Would you set down the lines running from the one that holds "(456, 261) = (441, 232): black" to the final line of the listing, both included, exactly and with no others?

### PROVIDED DATA
──────────────────────────────
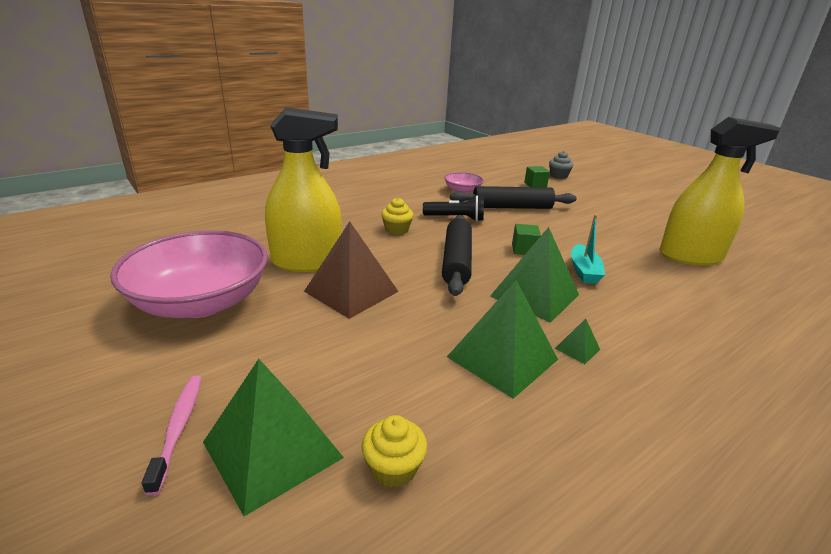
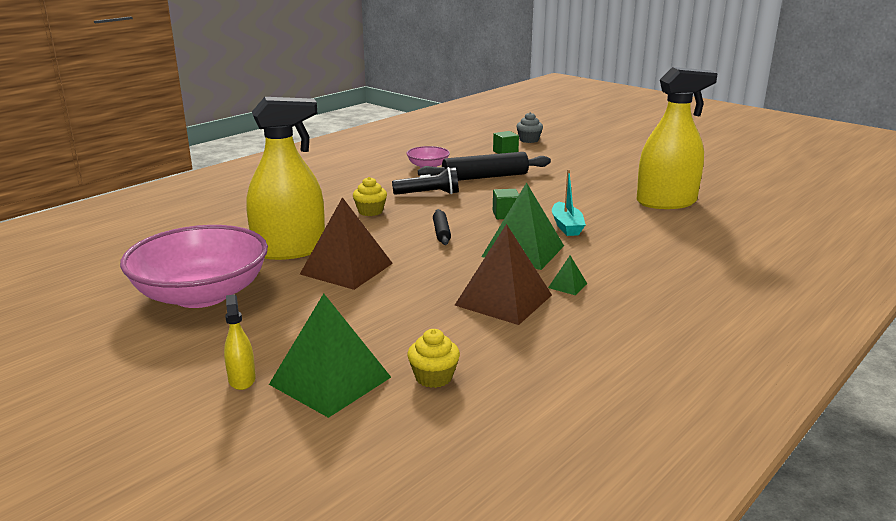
camera: 10 degrees left, 5 degrees down
(178, 428) = (242, 379): pink toothbrush -> yellow spray bottle
(456, 261) = (441, 232): black rolling pin -> black rolling pin, size x0.51
(502, 358) = (503, 300): green pyramid -> brown pyramid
──────────────────────────────
### ANSWER TO THE EXERCISE
(456, 261) = (441, 232): black rolling pin -> black rolling pin, size x0.51
(502, 358) = (503, 300): green pyramid -> brown pyramid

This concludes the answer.